* **DATASET EXTRACT**:
★ ★ ★ ★
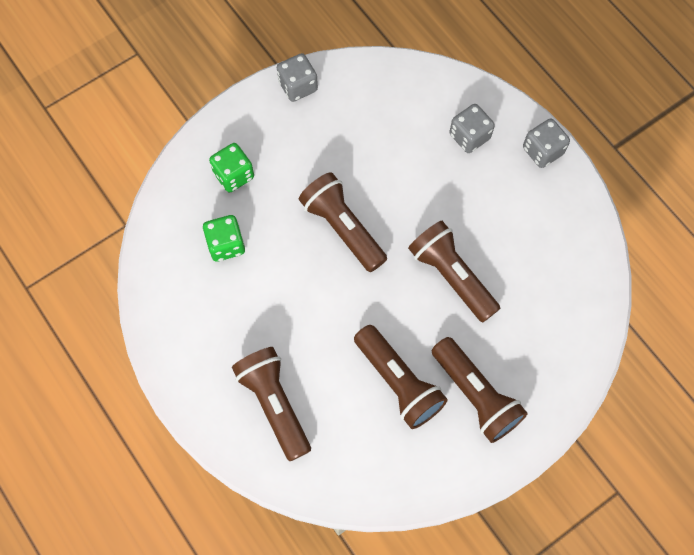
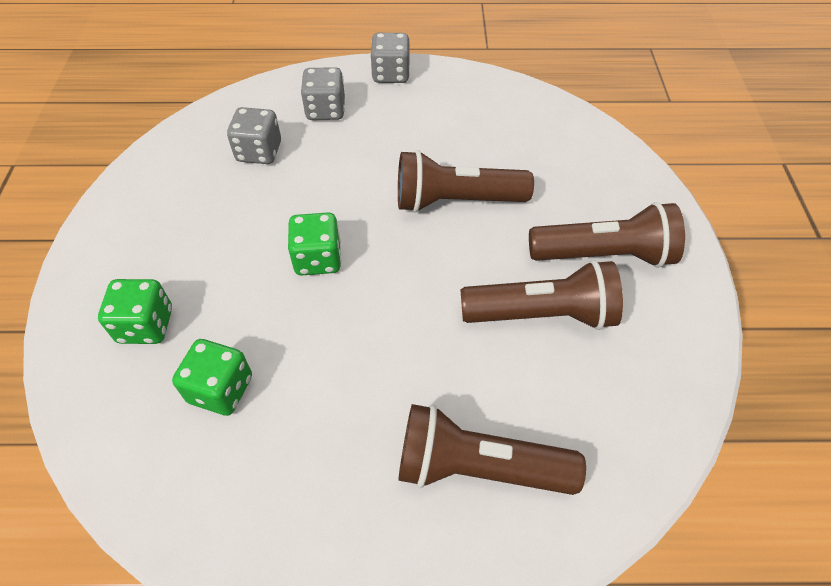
camera: 55 degrees left, 15 degrees down
(298, 86) = (120, 203): grey dice -> grey dice (259, 152)
(342, 228) = (318, 259): brown flashlight -> green dice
★ ★ ★ ★
* **EXERCISE OBJECTIVE**:
Copy out all the data above exactly, minus the images.

* **SOLUTION TO THIS PROBLEM**:
camera: 55 degrees left, 15 degrees down
(298, 86) = (120, 203): grey dice -> grey dice (259, 152)
(342, 228) = (318, 259): brown flashlight -> green dice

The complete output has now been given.